### Action item
In the copy, include no pictures, but reproduce every record exactly.
** Given data follows **
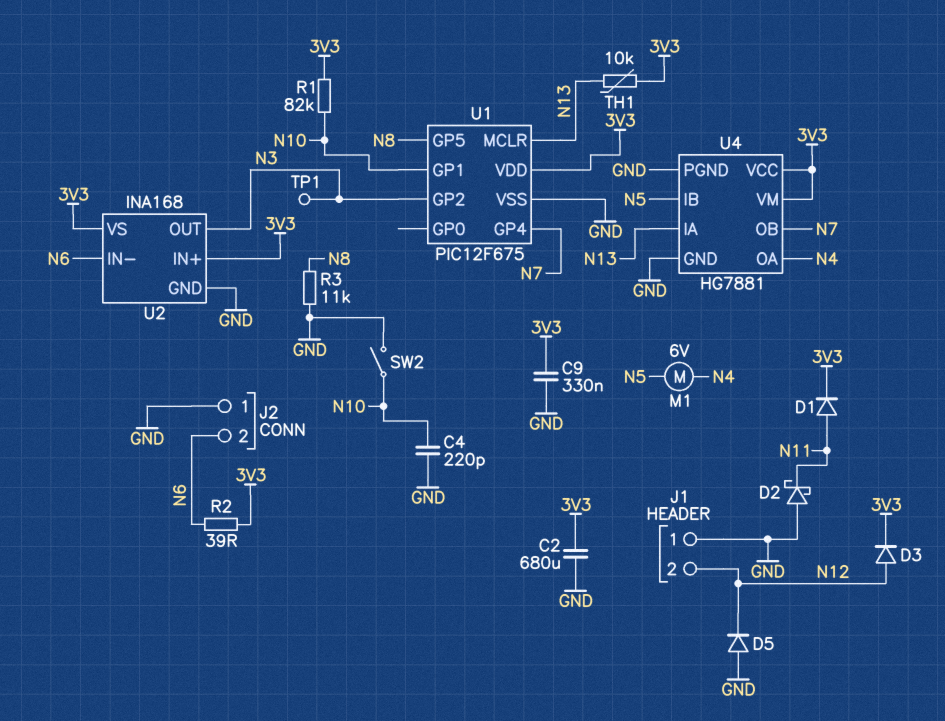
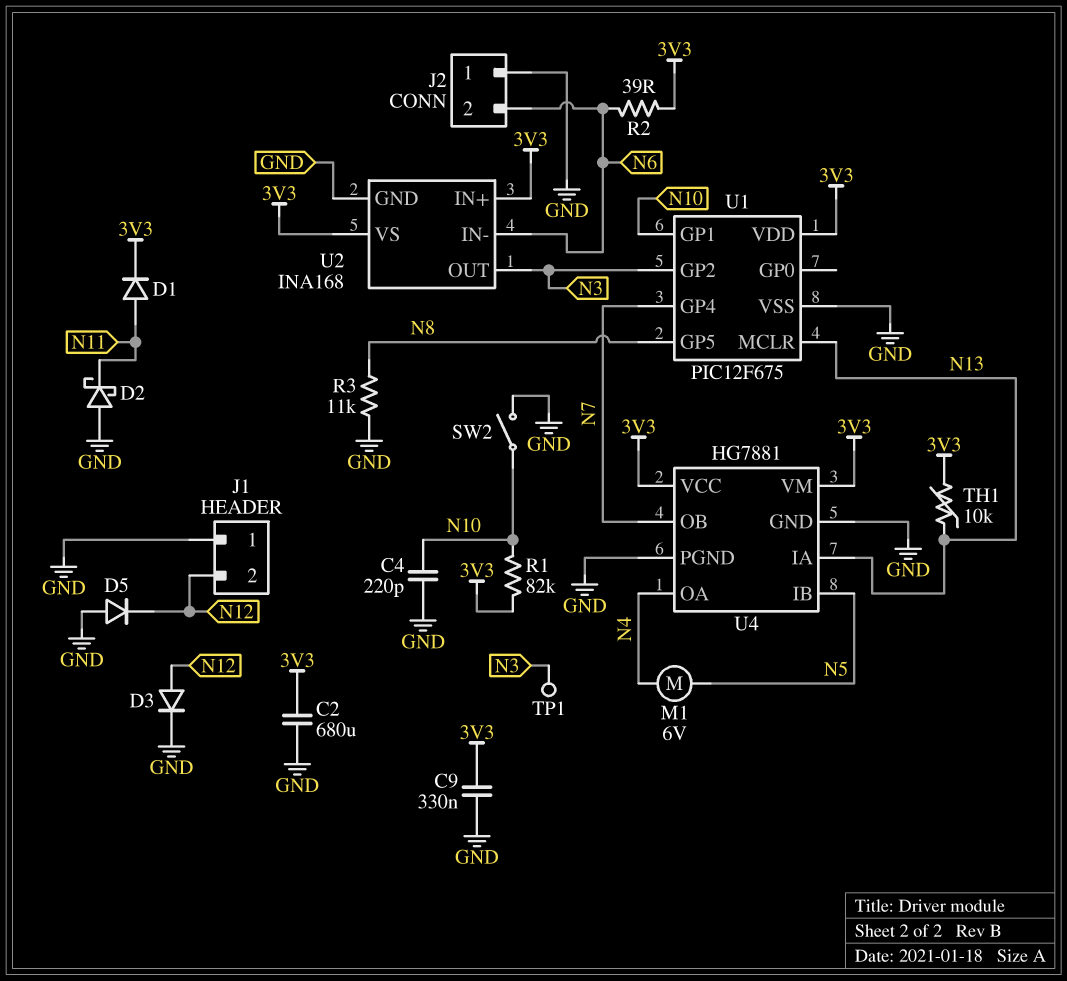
D3: diode (A N12, K 3V3) -> diode (A N12, K GND)

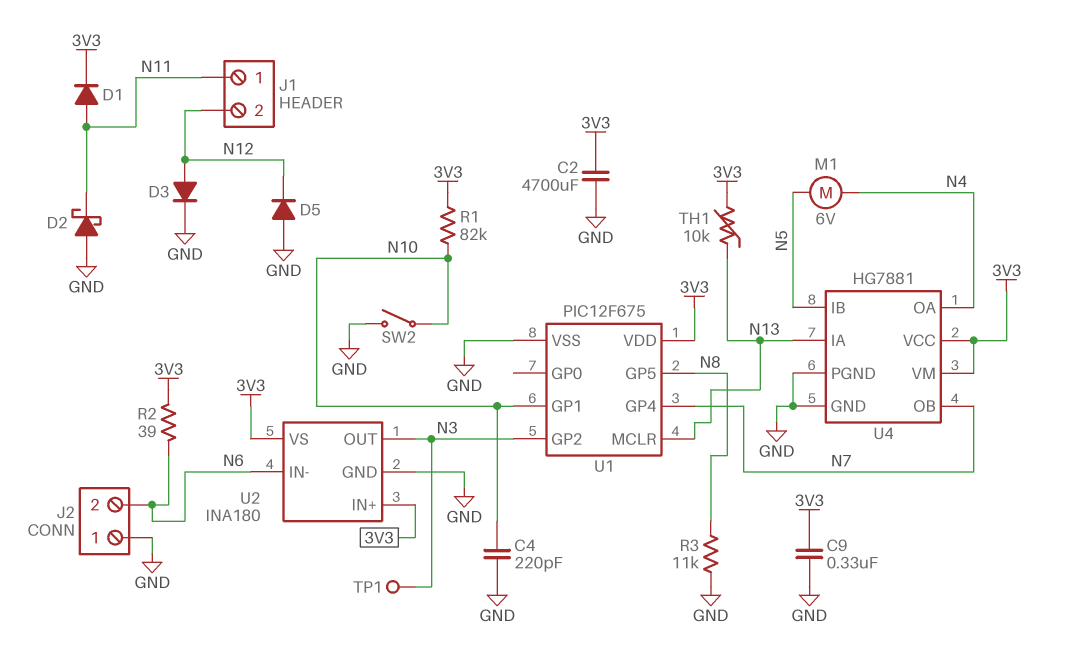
C2: 680uF (3V3, GND) -> 4700uF (3V3, GND)
J1 pin 1: GND -> N11
U2: INA168 -> INA180

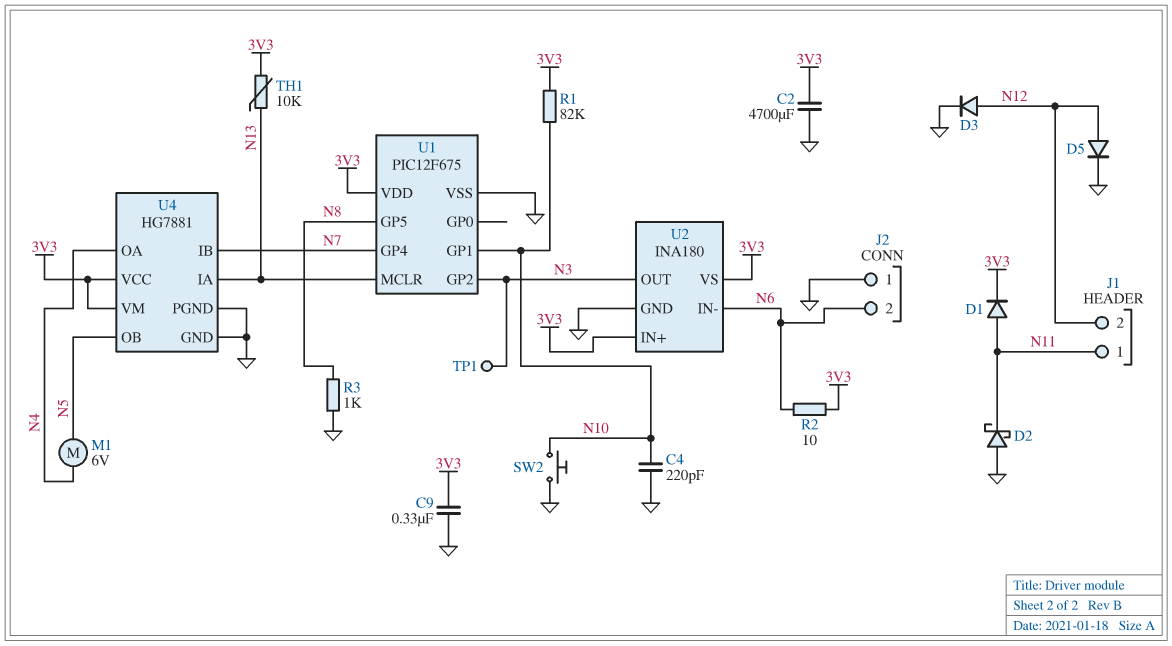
D5: diode (A GND, K N12) -> diode (A N12, K GND)
R2: 39 (3V3, N6) -> 10 (3V3, N6)
R3: 11k (GND, N8) -> 1k (GND, N8)
SW2: switch (GND, N10) -> button (GND, N10)
U4 pin IB: N5 -> N7
U4 pin OB: N7 -> N5

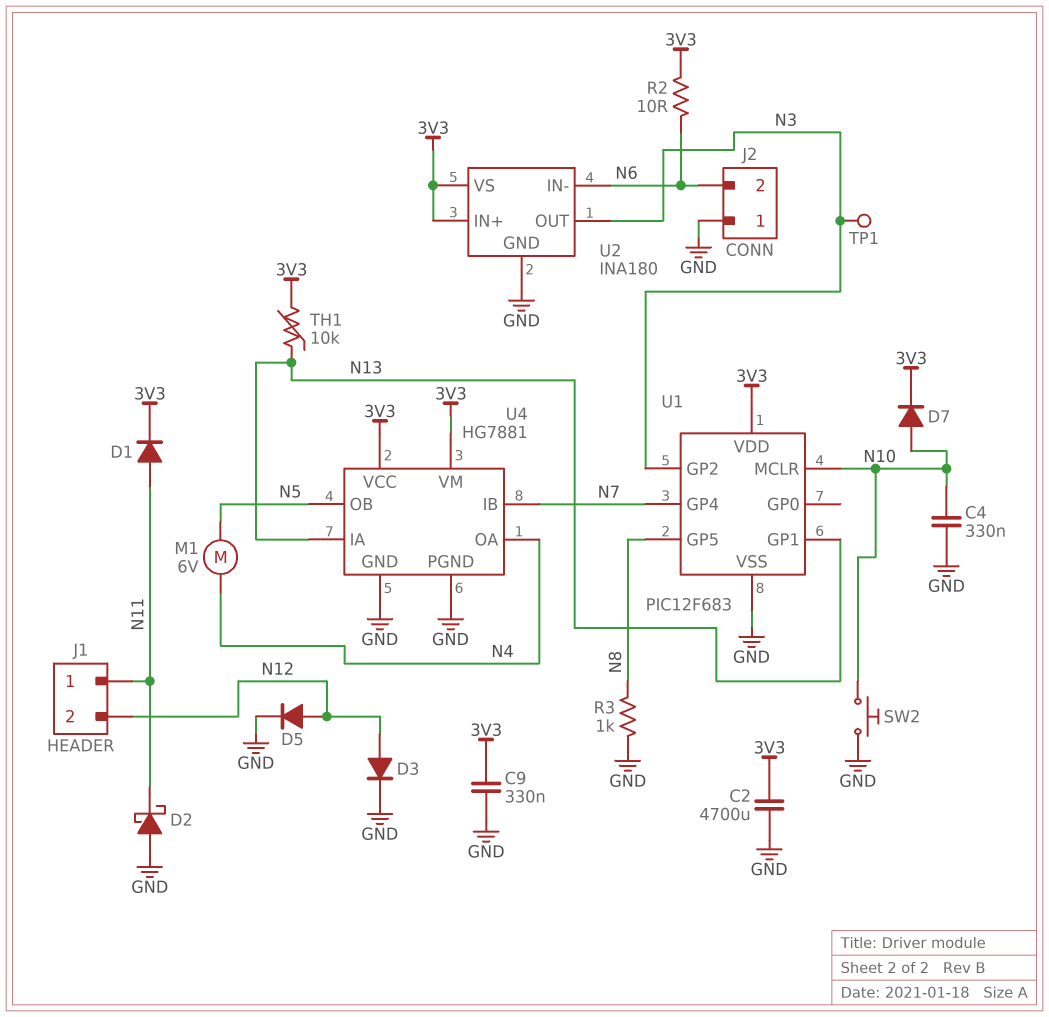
C4: 220pF (GND, N10) -> 330nF (GND, N10)
D7: none -> diode (A N10, K 3V3)
R1: 82k (3V3, N10) -> none
U1: PIC12F675 -> PIC12F683
U1 pin GP1: N10 -> N13
U1 pin MCLR: N13 -> N10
** End of Given data **
### Problem solution
D3: diode (A N12, K 3V3) -> diode (A N12, K GND)

C2: 680uF (3V3, GND) -> 4700uF (3V3, GND)
J1 pin 1: GND -> N11
U2: INA168 -> INA180

D5: diode (A GND, K N12) -> diode (A N12, K GND)
R2: 39 (3V3, N6) -> 10 (3V3, N6)
R3: 11k (GND, N8) -> 1k (GND, N8)
SW2: switch (GND, N10) -> button (GND, N10)
U4 pin IB: N5 -> N7
U4 pin OB: N7 -> N5

C4: 220pF (GND, N10) -> 330nF (GND, N10)
D7: none -> diode (A N10, K 3V3)
R1: 82k (3V3, N10) -> none
U1: PIC12F675 -> PIC12F683
U1 pin GP1: N10 -> N13
U1 pin MCLR: N13 -> N10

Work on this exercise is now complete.